What to work on: Where the records below show a line containing "SW2: button (J1/1, VBUS)", start copying; end with the line containing "TR2: none -> NMOS (G DRV, D MOT, S COM)", and copy it too.

Records for the task:
-.-.-

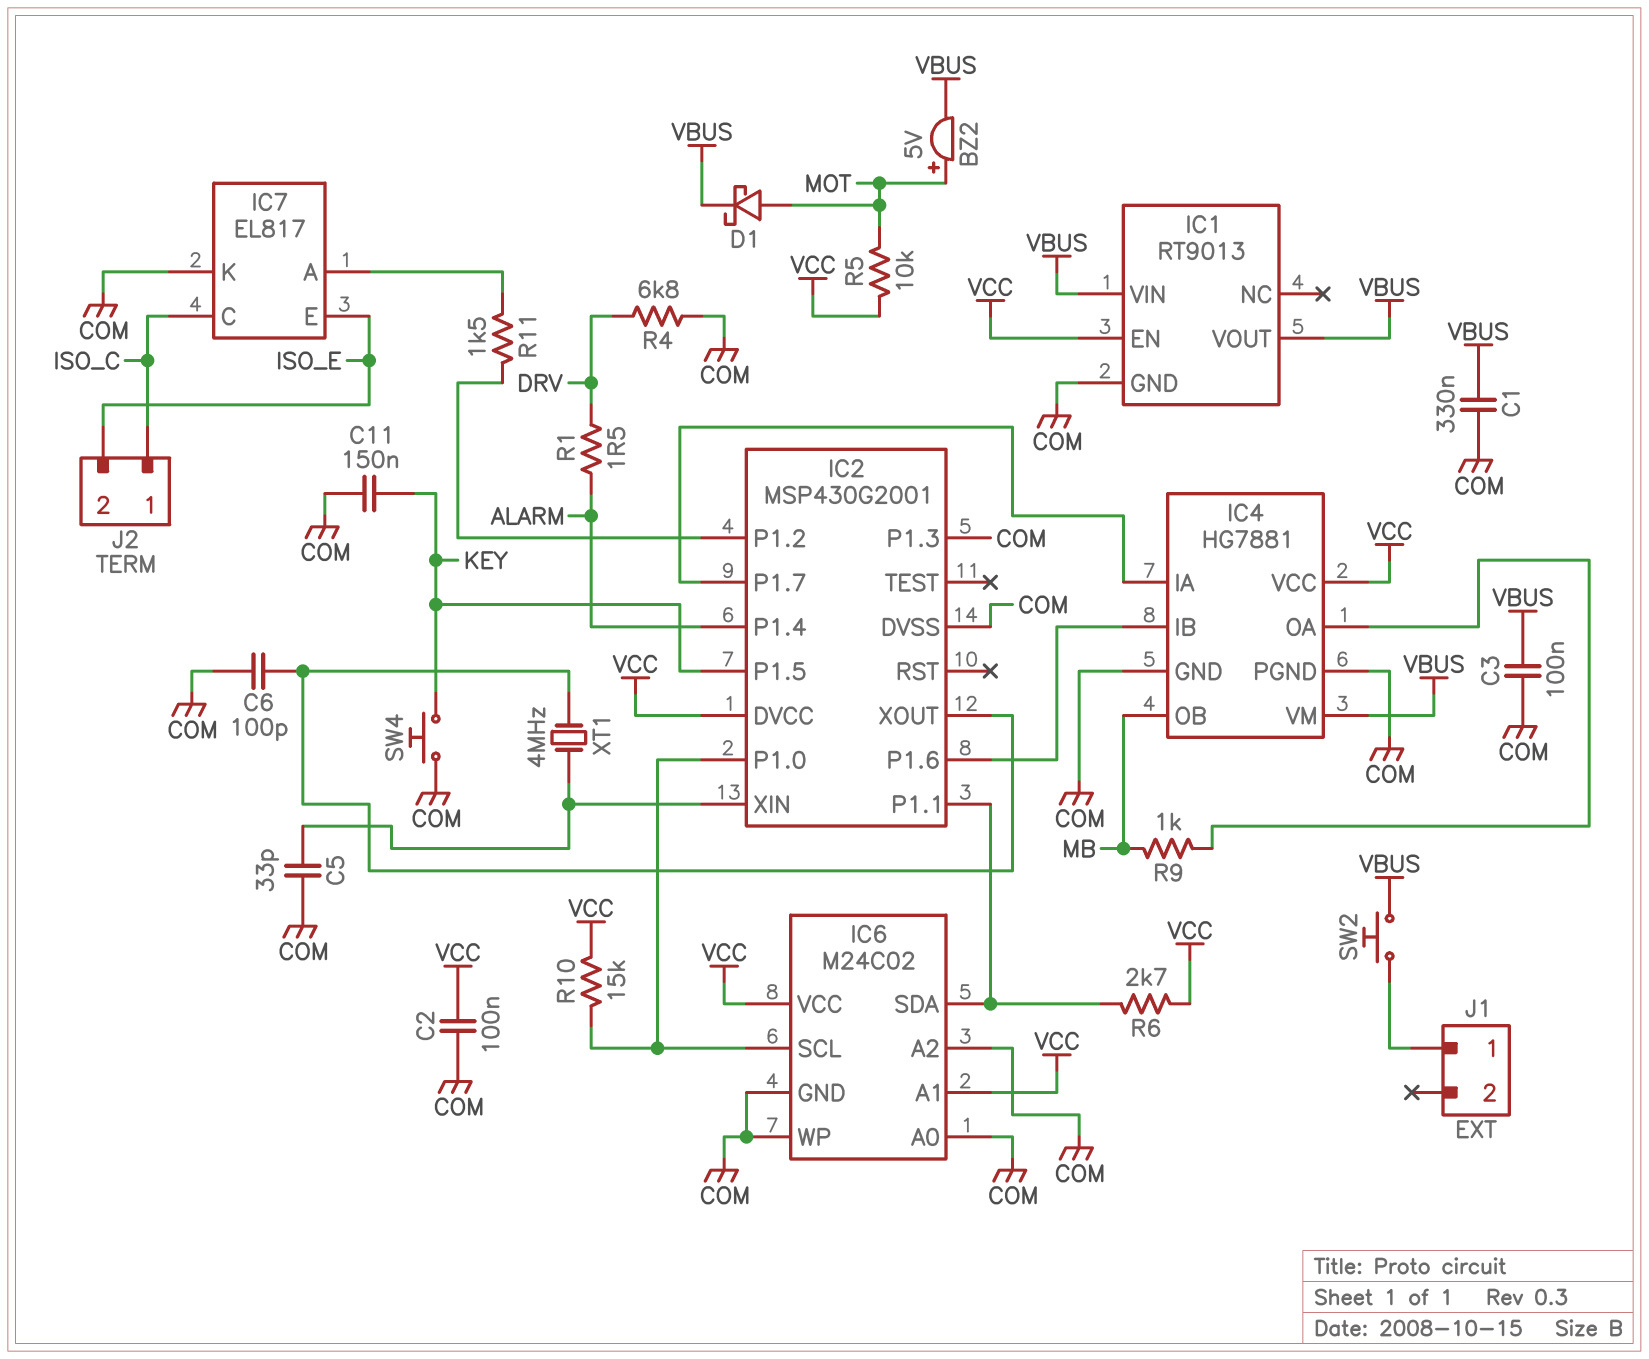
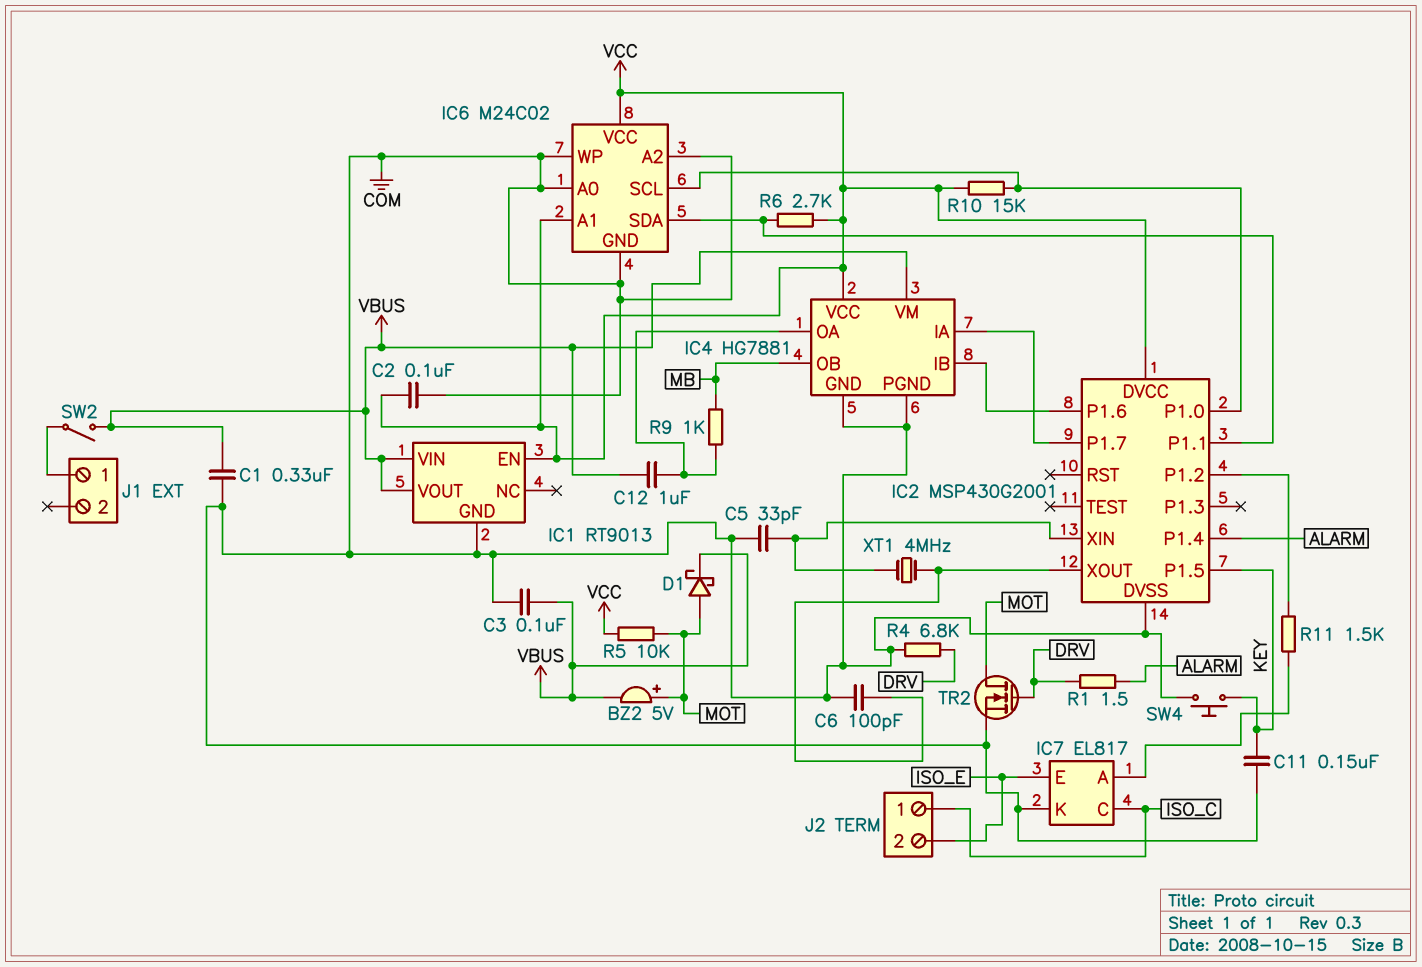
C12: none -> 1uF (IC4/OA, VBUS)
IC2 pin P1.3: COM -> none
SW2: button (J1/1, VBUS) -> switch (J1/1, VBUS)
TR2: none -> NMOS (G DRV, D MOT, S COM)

-.-.-

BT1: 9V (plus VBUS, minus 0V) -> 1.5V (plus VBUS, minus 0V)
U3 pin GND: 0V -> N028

-.-.-

Answer space:
SW2: button (J1/1, VBUS) -> switch (J1/1, VBUS)
TR2: none -> NMOS (G DRV, D MOT, S COM)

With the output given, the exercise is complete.